**MATERIAL TO PROCESS**
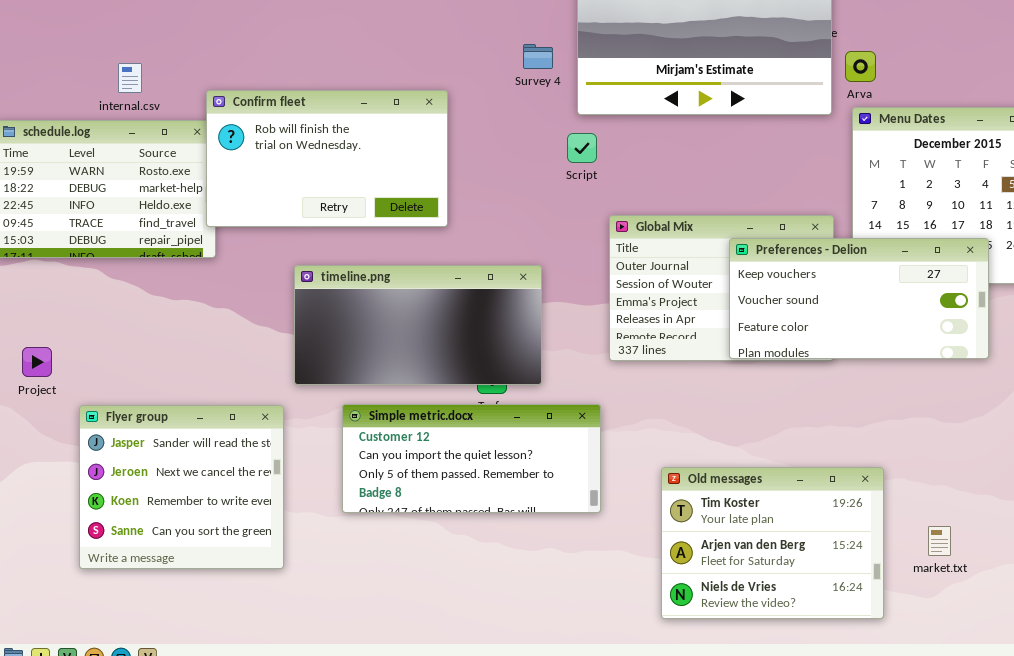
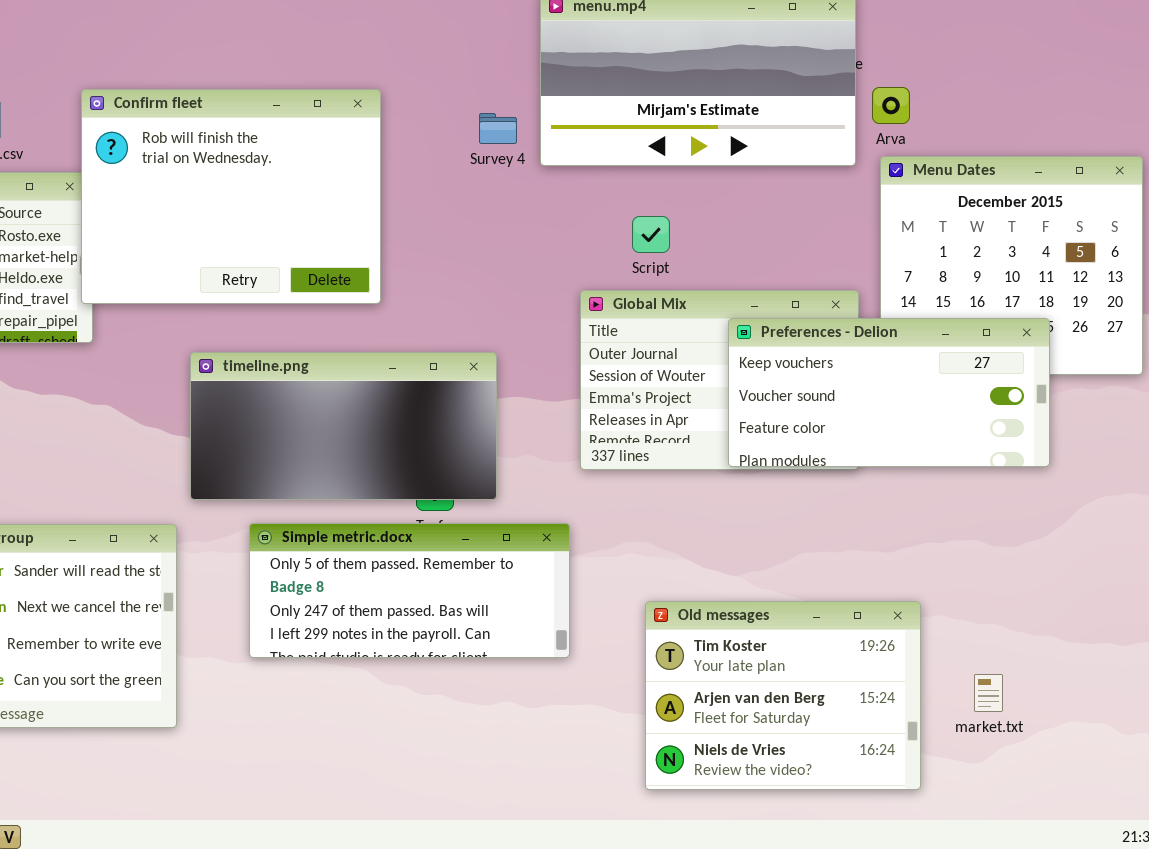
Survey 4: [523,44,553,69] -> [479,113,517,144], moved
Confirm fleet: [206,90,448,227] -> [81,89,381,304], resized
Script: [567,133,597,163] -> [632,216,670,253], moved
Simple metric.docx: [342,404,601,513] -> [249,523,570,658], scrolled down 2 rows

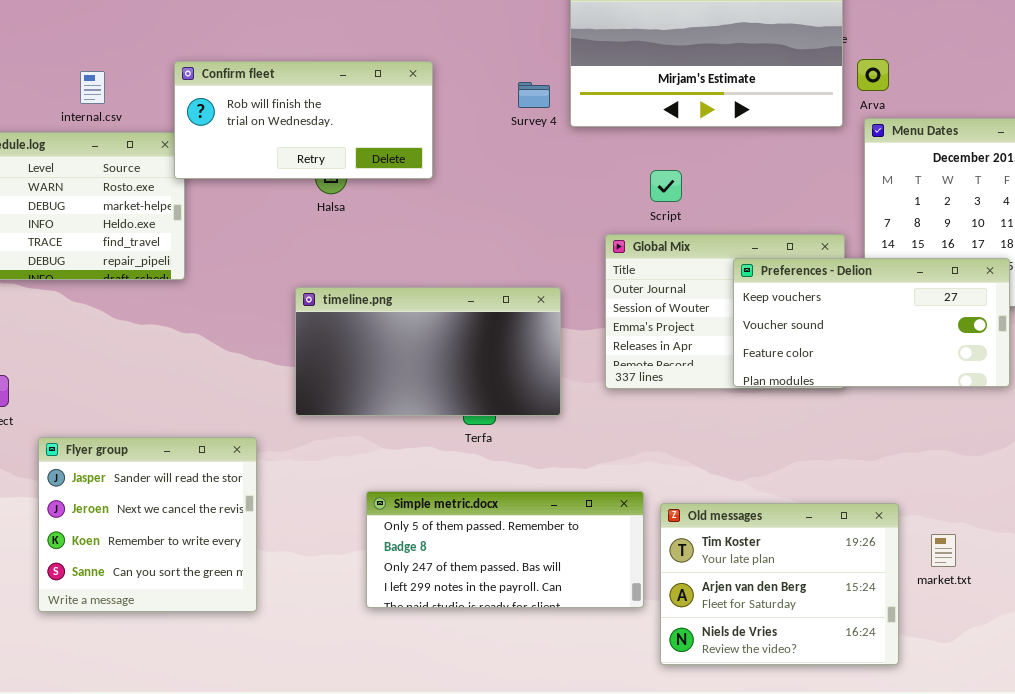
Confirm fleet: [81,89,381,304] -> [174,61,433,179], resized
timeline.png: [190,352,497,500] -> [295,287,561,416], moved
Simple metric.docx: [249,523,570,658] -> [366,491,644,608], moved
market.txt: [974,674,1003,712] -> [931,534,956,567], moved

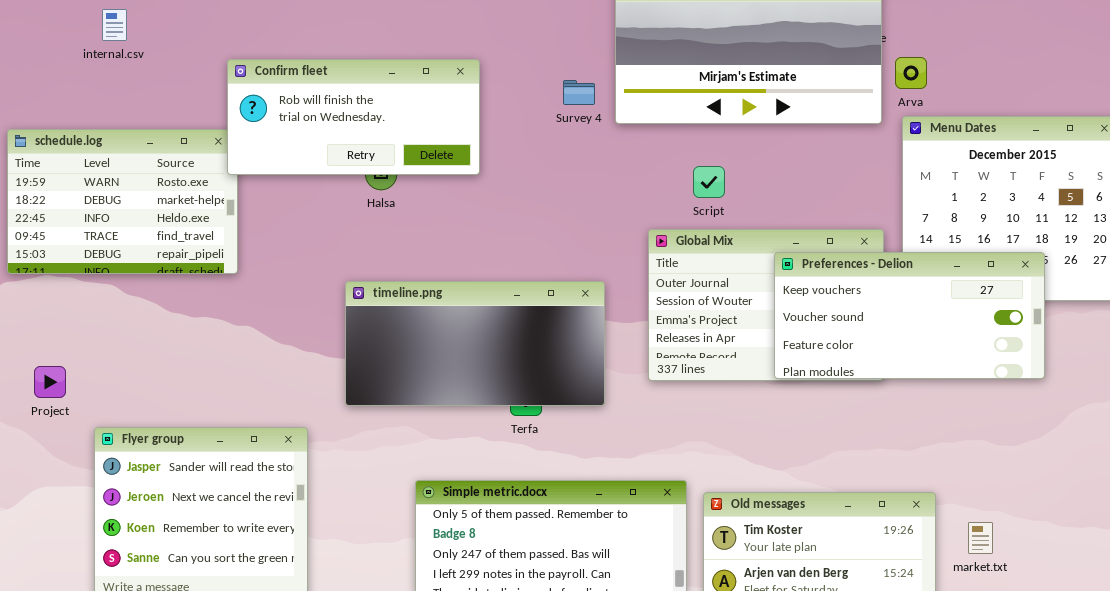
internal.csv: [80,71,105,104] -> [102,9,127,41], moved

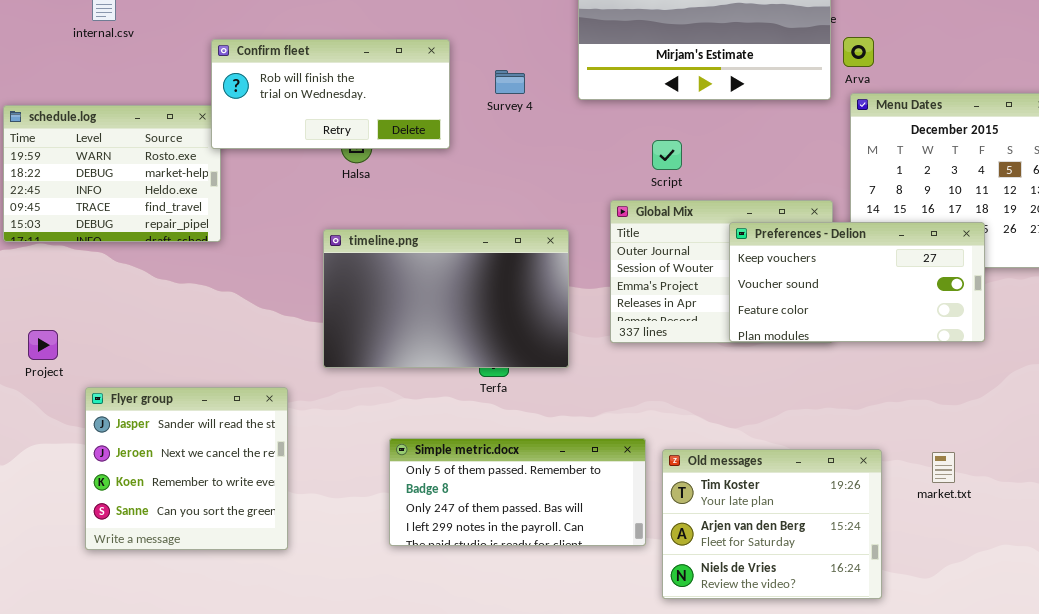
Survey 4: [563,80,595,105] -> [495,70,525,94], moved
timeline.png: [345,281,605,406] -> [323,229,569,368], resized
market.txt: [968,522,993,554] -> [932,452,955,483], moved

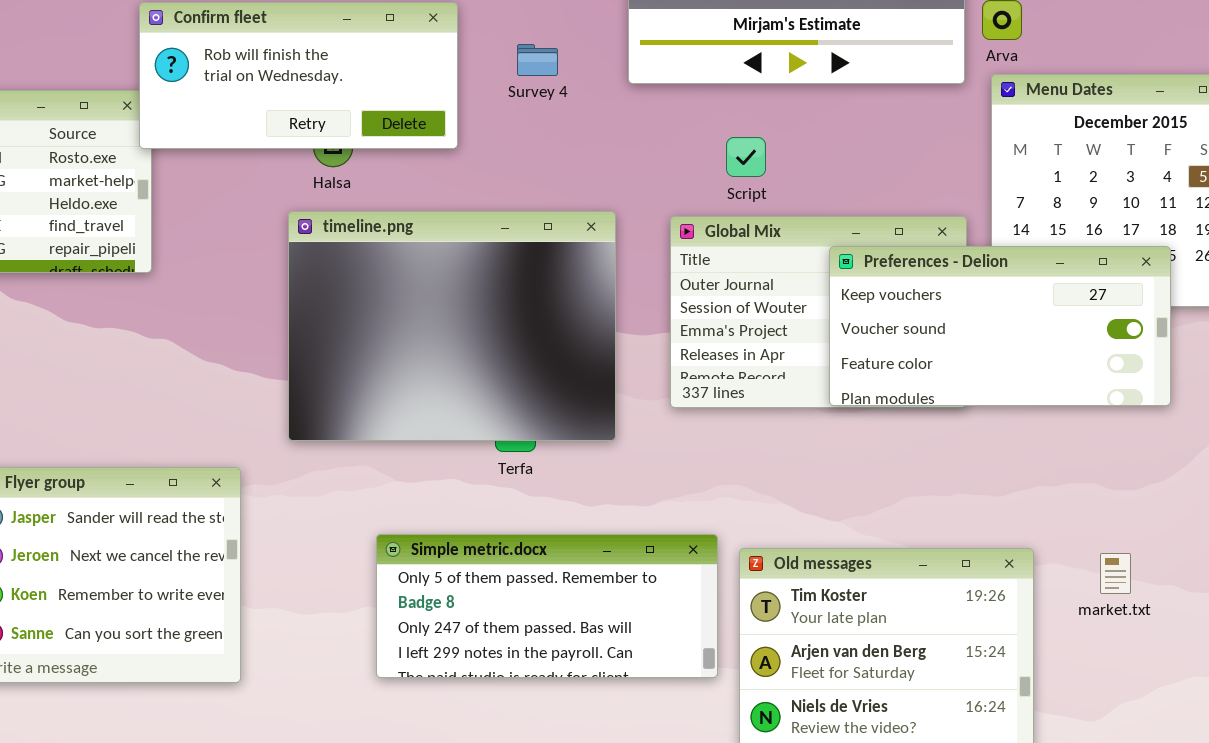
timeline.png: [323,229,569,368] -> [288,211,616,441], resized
--
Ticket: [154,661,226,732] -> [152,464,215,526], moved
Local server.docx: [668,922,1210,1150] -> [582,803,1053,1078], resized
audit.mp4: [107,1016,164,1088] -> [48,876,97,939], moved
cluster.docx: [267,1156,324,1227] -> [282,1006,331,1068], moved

**TASK TO CARRY OUT**
Here the job is to copy the listing above word for word, starting at the line with "Confirm fleet: [81,89,381,304]" and ending at the line with "timeline.png: [323,229,569,368] ->", and to leave out the pictures.

**OUTPUT**
Confirm fleet: [81,89,381,304] -> [174,61,433,179], resized
timeline.png: [190,352,497,500] -> [295,287,561,416], moved
Simple metric.docx: [249,523,570,658] -> [366,491,644,608], moved
market.txt: [974,674,1003,712] -> [931,534,956,567], moved

internal.csv: [80,71,105,104] -> [102,9,127,41], moved

Survey 4: [563,80,595,105] -> [495,70,525,94], moved
timeline.png: [345,281,605,406] -> [323,229,569,368], resized
market.txt: [968,522,993,554] -> [932,452,955,483], moved

timeline.png: [323,229,569,368] -> [288,211,616,441], resized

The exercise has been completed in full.